→ Work to be completed
Each line holding the string "soap" is to be copied from the data.

→ Provided material
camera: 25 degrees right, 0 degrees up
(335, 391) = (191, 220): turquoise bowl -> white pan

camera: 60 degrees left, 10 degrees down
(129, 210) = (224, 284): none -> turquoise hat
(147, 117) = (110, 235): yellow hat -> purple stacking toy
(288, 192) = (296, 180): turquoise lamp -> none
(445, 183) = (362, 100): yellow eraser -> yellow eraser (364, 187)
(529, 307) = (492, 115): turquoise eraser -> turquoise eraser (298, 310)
---
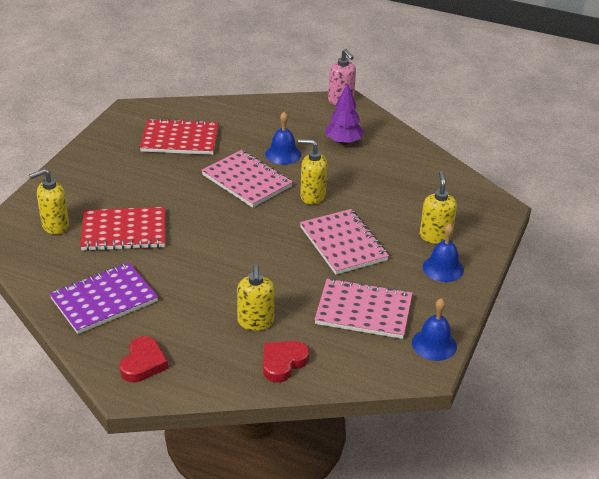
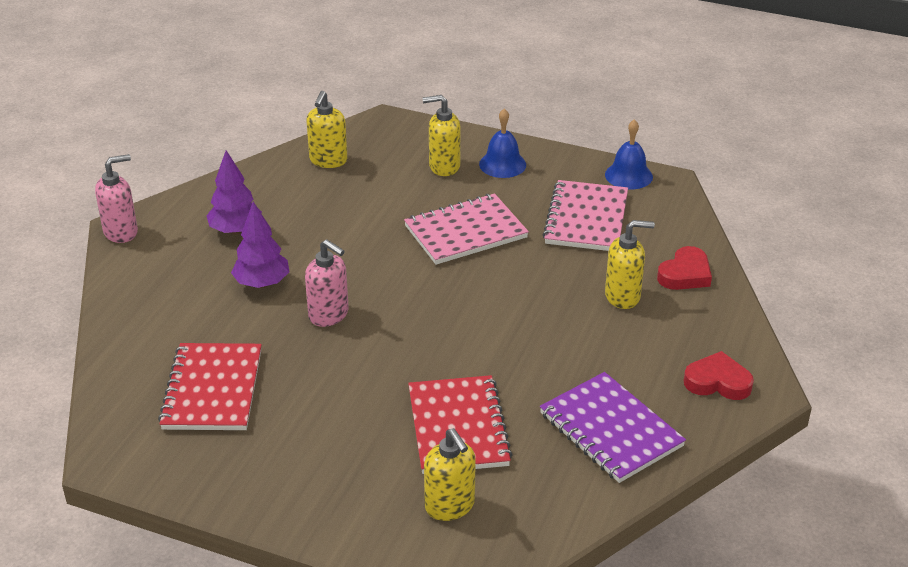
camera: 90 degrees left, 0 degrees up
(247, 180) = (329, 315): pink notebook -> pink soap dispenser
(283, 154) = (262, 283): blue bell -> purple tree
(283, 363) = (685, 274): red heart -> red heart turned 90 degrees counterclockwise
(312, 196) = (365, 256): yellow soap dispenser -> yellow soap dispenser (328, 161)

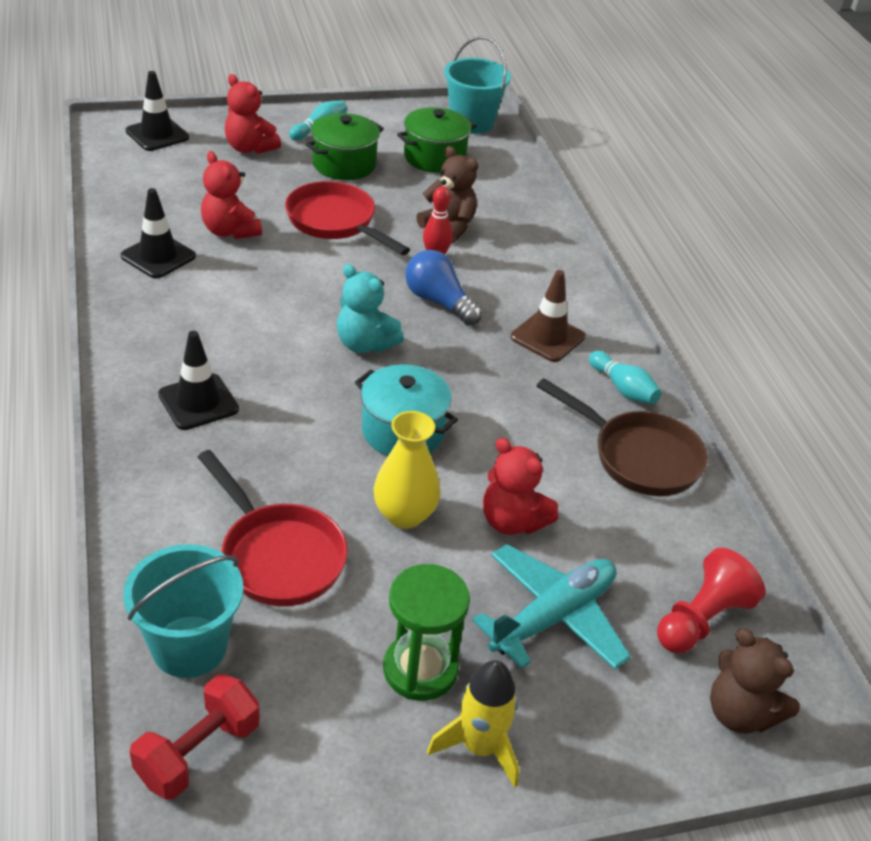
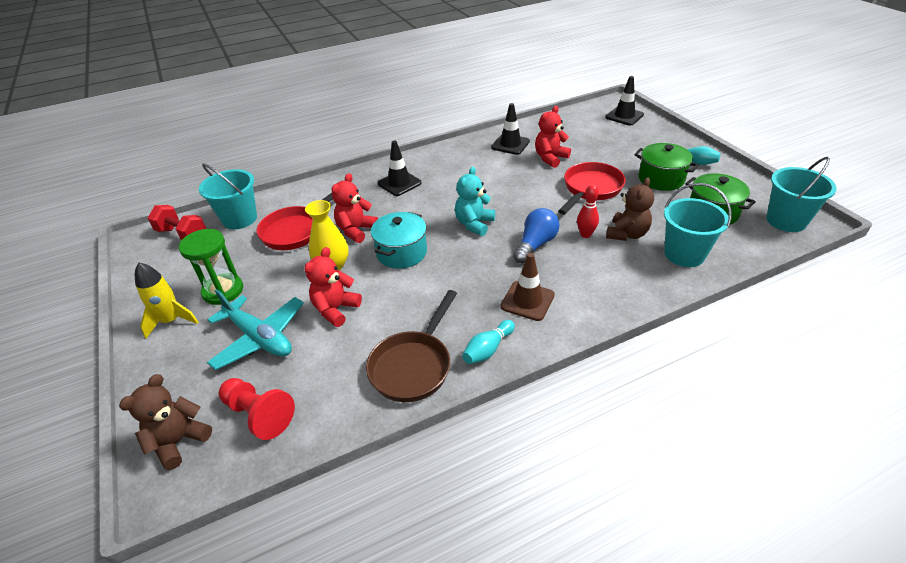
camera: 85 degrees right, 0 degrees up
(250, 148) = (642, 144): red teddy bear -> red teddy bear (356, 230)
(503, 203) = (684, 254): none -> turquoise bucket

→ Result for this exercise
(247, 180) = (329, 315): pink notebook -> pink soap dispenser
(312, 196) = (365, 256): yellow soap dispenser -> yellow soap dispenser (328, 161)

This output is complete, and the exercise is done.